Go through the data and copy every line in which "none" appears.

Provided data Block Start

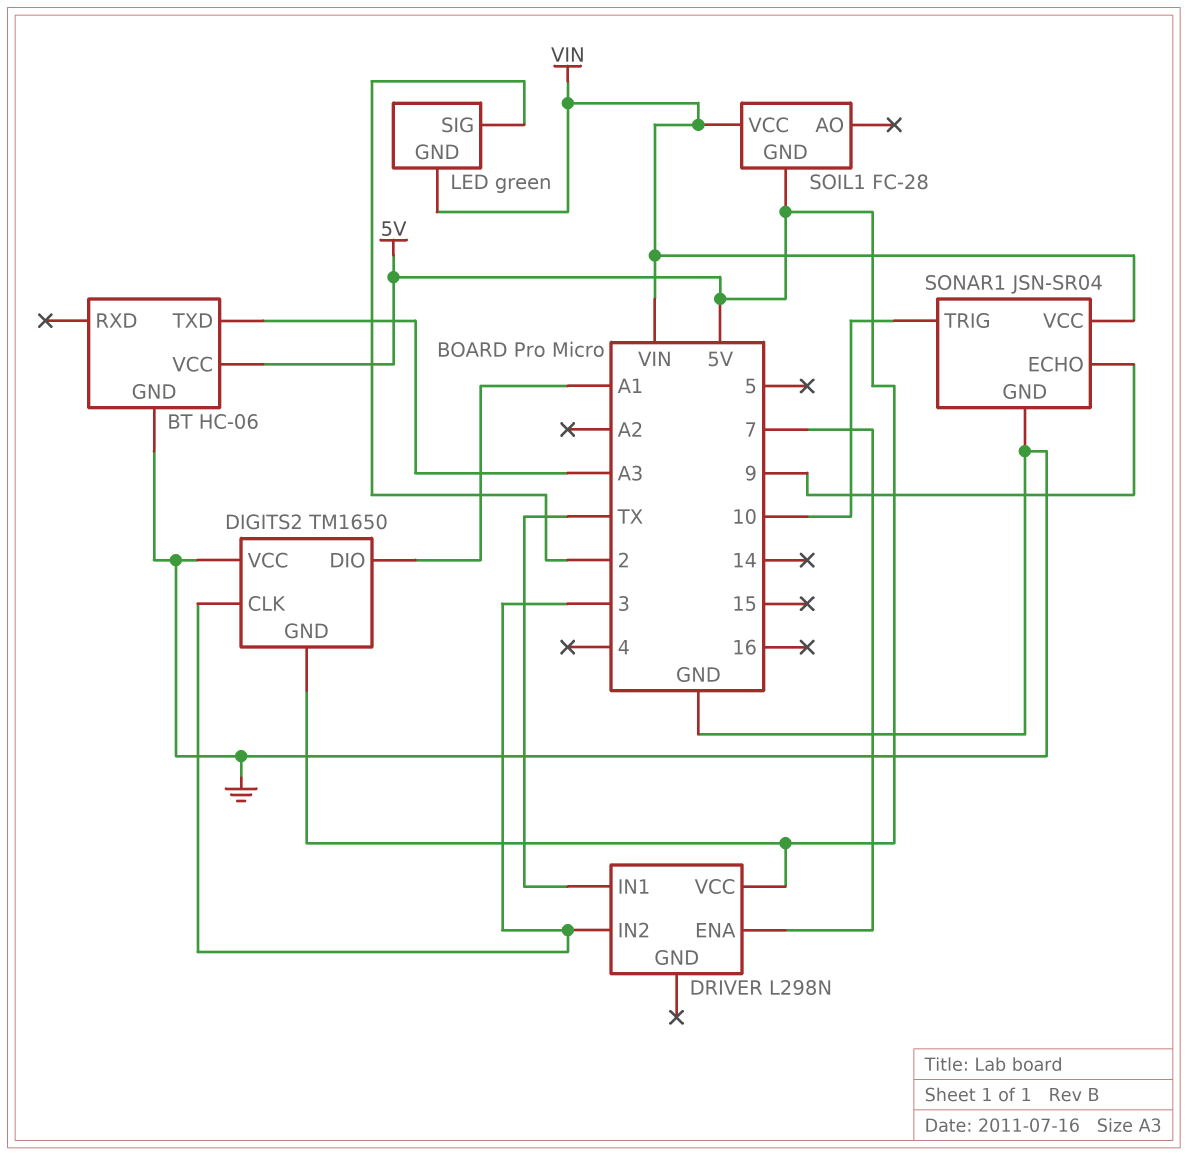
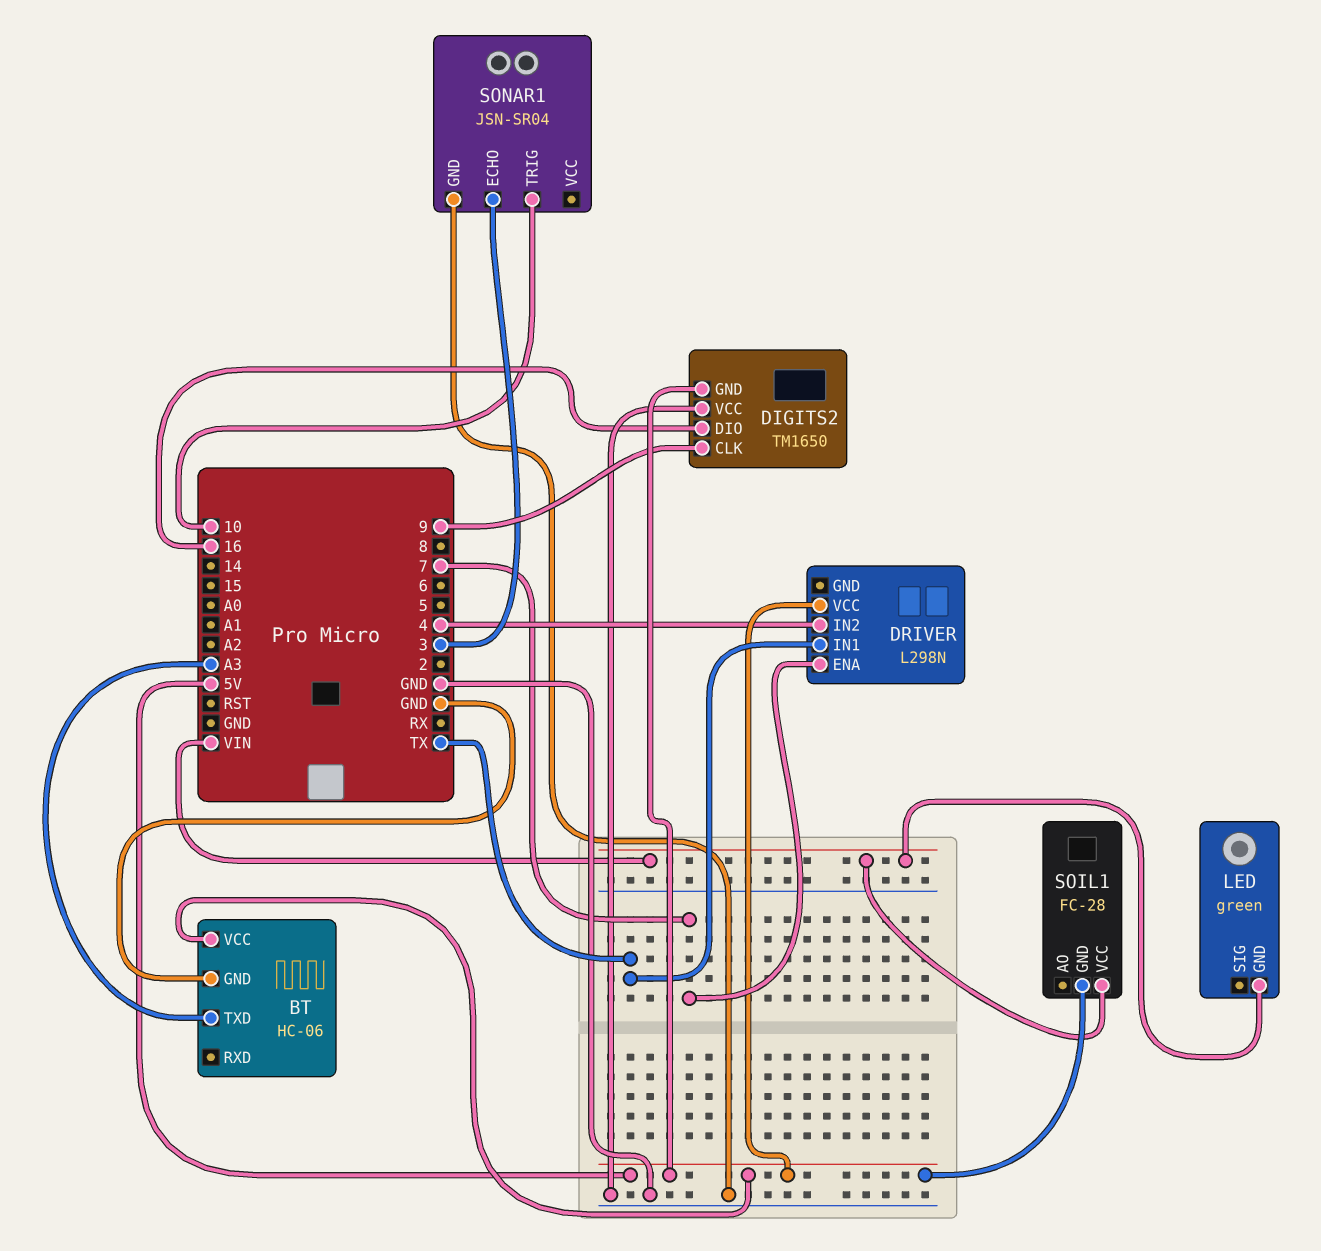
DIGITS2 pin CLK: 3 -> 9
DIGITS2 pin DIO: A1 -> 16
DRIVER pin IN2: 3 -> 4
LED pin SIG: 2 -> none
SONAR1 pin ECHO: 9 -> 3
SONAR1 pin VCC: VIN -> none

Provided data Block End
Provided data Block Start

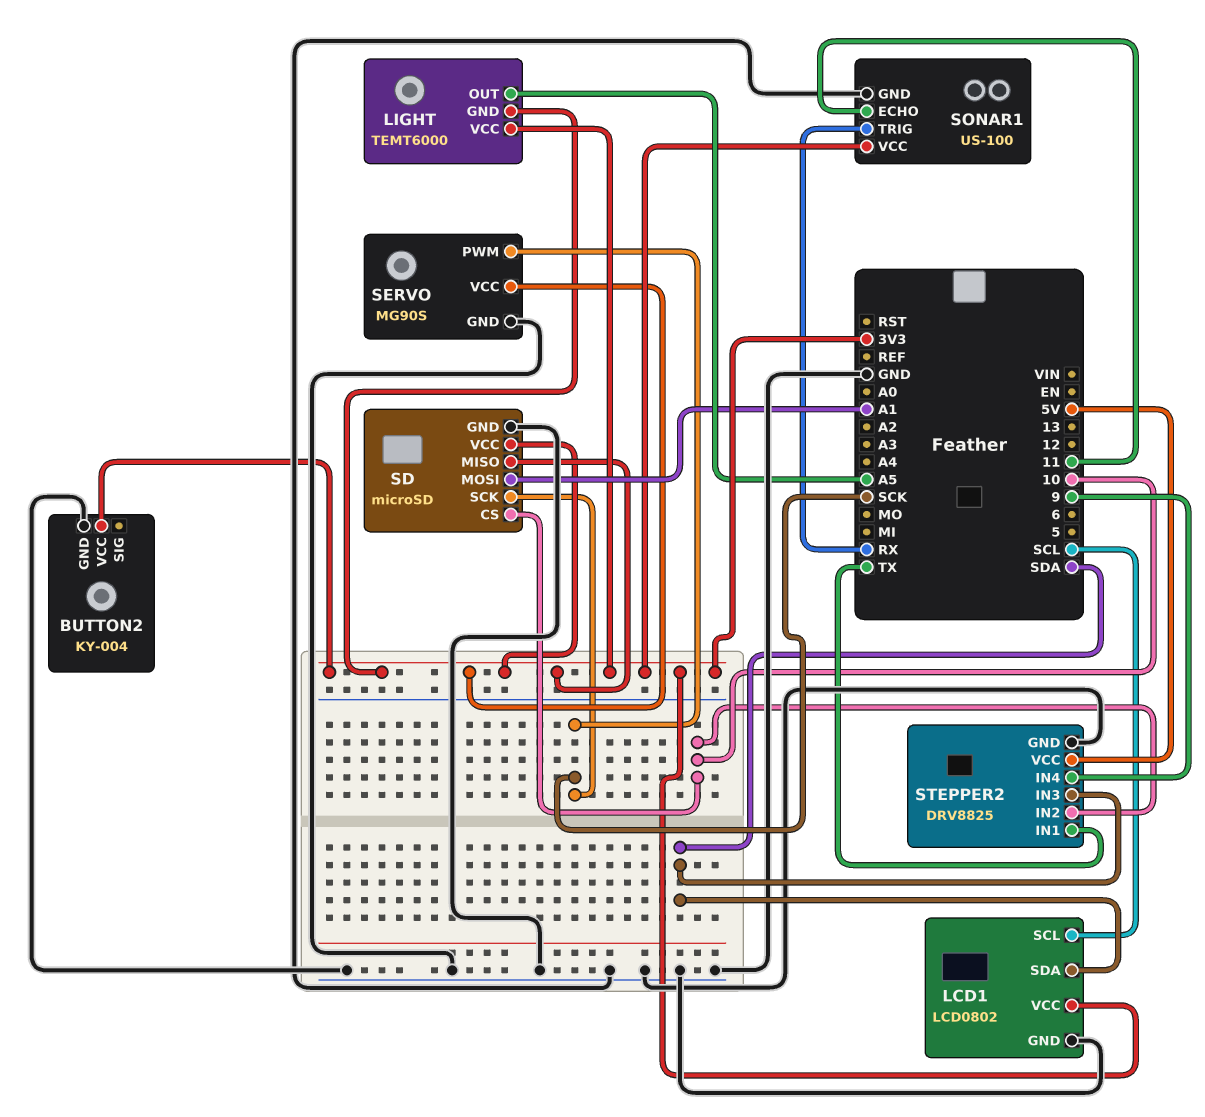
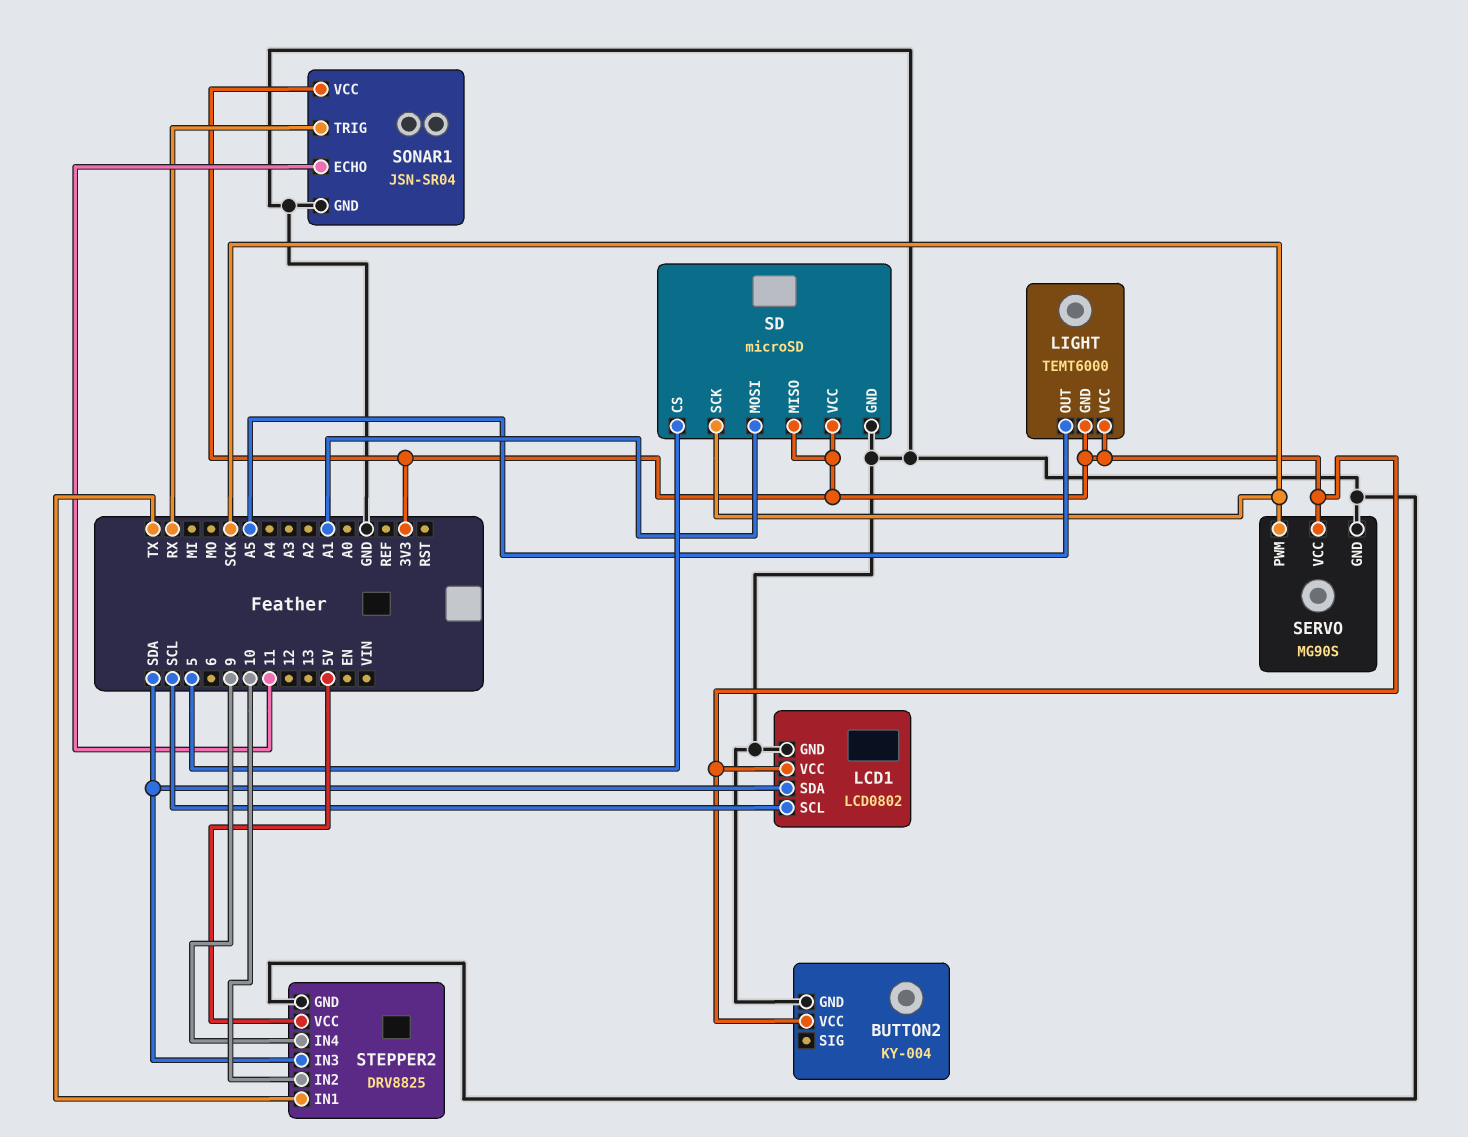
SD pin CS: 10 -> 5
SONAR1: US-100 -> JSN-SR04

Provided data Block End

Written answer:
LED pin SIG: 2 -> none
SONAR1 pin VCC: VIN -> none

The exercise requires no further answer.